• _Source material_

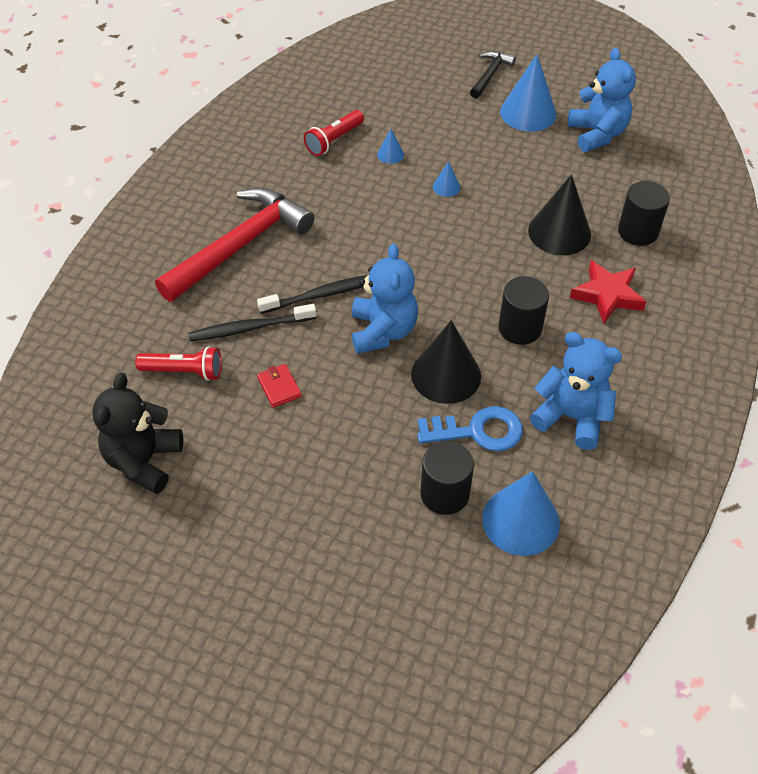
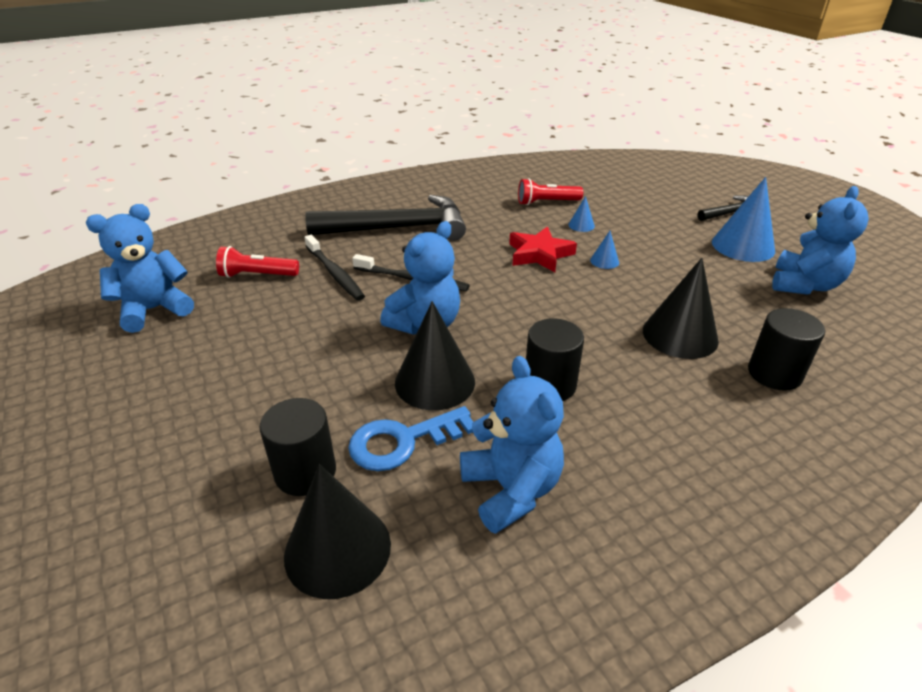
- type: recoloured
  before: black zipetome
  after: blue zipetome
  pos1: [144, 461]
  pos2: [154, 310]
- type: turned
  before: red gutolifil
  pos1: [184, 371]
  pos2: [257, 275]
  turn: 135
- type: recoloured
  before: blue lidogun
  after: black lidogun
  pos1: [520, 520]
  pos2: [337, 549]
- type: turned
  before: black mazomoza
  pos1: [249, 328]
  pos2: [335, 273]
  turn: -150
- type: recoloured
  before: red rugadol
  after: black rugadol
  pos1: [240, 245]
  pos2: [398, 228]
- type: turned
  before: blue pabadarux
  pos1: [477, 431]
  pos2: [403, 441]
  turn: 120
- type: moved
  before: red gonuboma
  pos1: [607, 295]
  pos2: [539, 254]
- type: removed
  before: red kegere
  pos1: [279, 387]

• _Assignment_
Once the pictures are removed, set down what remains of the entries above exactly.

• _Response to this exercise_
- type: recoloured
  before: black zipetome
  after: blue zipetome
  pos1: [144, 461]
  pos2: [154, 310]
- type: turned
  before: red gutolifil
  pos1: [184, 371]
  pos2: [257, 275]
  turn: 135
- type: recoloured
  before: blue lidogun
  after: black lidogun
  pos1: [520, 520]
  pos2: [337, 549]
- type: turned
  before: black mazomoza
  pos1: [249, 328]
  pos2: [335, 273]
  turn: -150
- type: recoloured
  before: red rugadol
  after: black rugadol
  pos1: [240, 245]
  pos2: [398, 228]
- type: turned
  before: blue pabadarux
  pos1: [477, 431]
  pos2: [403, 441]
  turn: 120
- type: moved
  before: red gonuboma
  pos1: [607, 295]
  pos2: [539, 254]
- type: removed
  before: red kegere
  pos1: [279, 387]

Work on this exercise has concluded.